(Data records begins)

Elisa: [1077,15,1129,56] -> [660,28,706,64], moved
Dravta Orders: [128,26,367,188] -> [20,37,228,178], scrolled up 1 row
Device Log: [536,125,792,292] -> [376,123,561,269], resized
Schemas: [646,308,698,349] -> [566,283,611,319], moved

(Data records ends)
(Data records begins)

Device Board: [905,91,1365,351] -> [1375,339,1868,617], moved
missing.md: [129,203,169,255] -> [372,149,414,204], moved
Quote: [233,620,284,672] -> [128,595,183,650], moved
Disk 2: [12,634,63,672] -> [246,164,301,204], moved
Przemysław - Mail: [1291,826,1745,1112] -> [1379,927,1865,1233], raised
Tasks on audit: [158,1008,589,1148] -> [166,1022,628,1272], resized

(Data records ends)

§ Exercise details
For the word "moved", state how many lines of the material contain it. Give the number and no more.

§ Response to the exercise
6